**Provided material:**
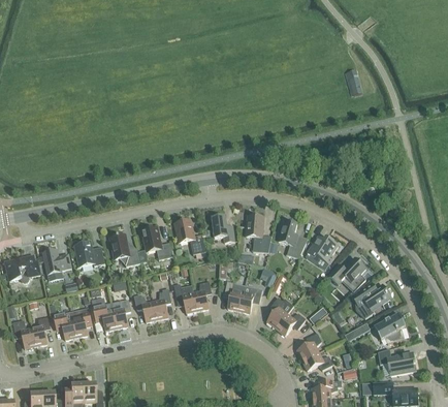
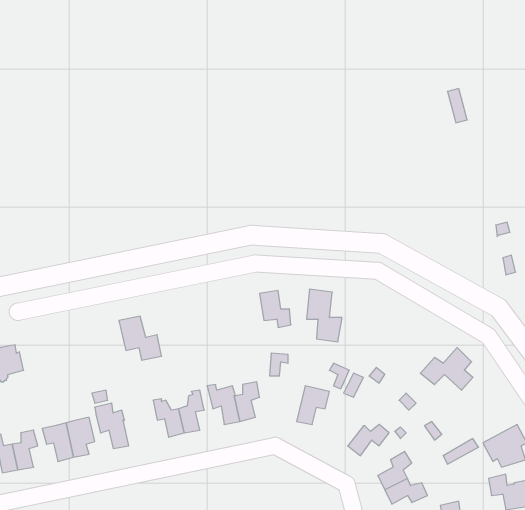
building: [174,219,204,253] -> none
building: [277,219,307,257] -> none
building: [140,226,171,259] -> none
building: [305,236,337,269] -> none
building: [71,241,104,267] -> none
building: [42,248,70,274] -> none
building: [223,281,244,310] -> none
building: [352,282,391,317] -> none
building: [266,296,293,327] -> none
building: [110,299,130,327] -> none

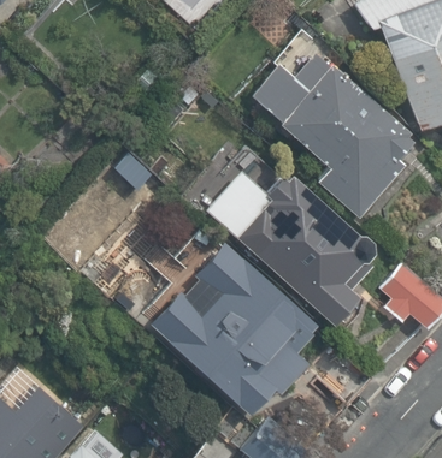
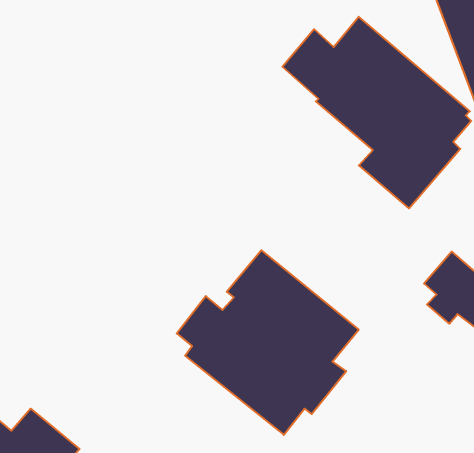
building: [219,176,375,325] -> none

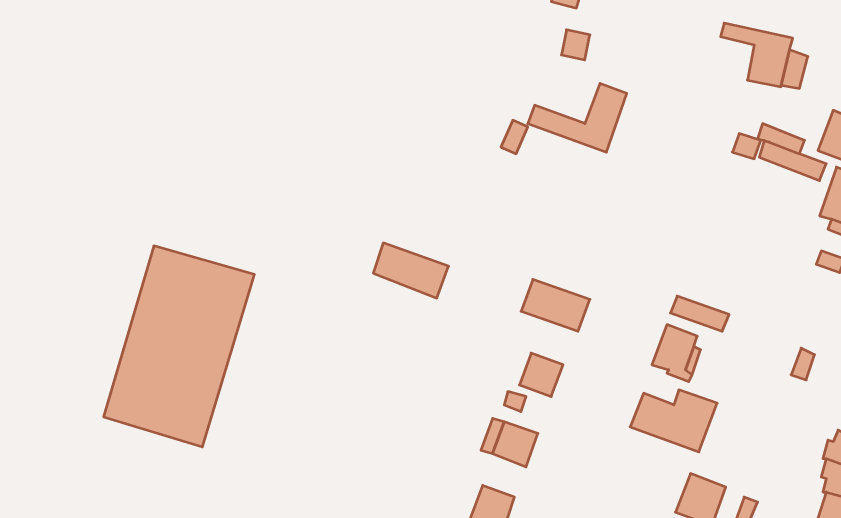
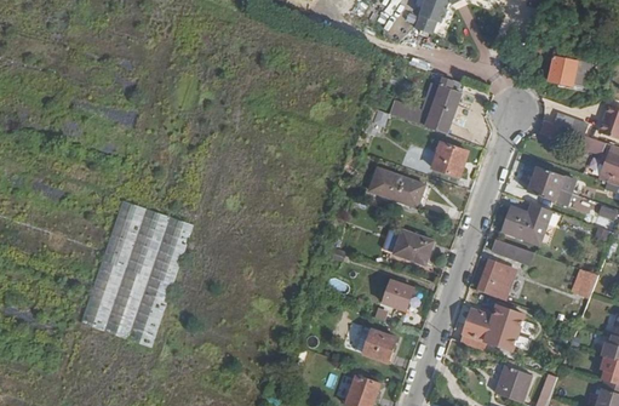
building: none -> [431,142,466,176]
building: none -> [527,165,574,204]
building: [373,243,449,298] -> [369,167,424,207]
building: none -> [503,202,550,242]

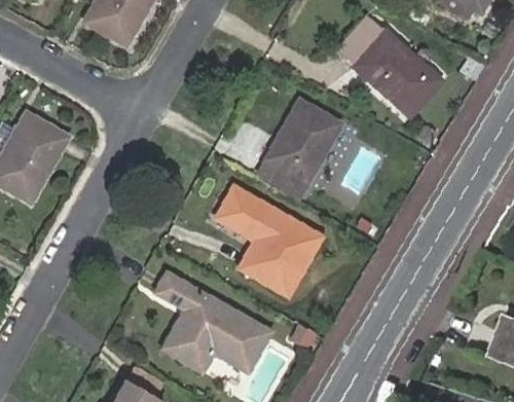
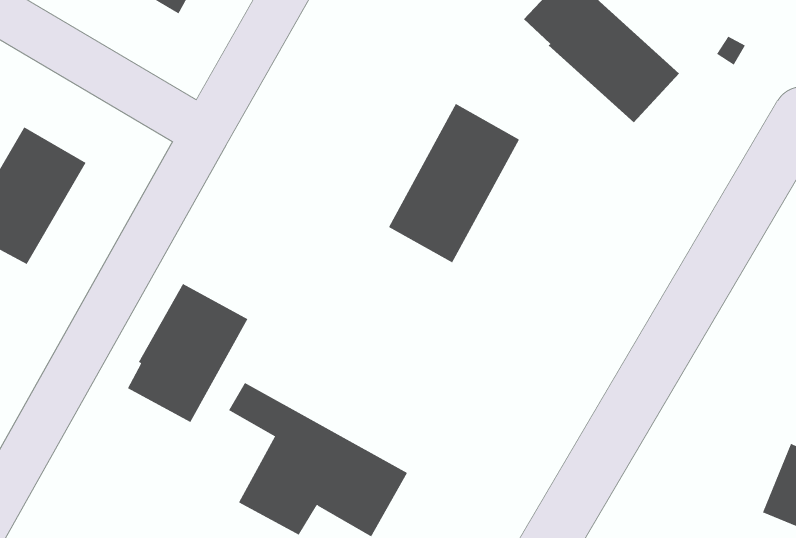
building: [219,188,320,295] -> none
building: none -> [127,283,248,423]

**Directive:** Restate only the lines running from the start of the material above through the line containing "building: [219,188,320,295] -> none", ends included. No pictures.

**Output for this task:**
building: [174,219,204,253] -> none
building: [277,219,307,257] -> none
building: [140,226,171,259] -> none
building: [305,236,337,269] -> none
building: [71,241,104,267] -> none
building: [42,248,70,274] -> none
building: [223,281,244,310] -> none
building: [352,282,391,317] -> none
building: [266,296,293,327] -> none
building: [110,299,130,327] -> none

building: [219,176,375,325] -> none

building: none -> [431,142,466,176]
building: none -> [527,165,574,204]
building: [373,243,449,298] -> [369,167,424,207]
building: none -> [503,202,550,242]

building: [219,188,320,295] -> none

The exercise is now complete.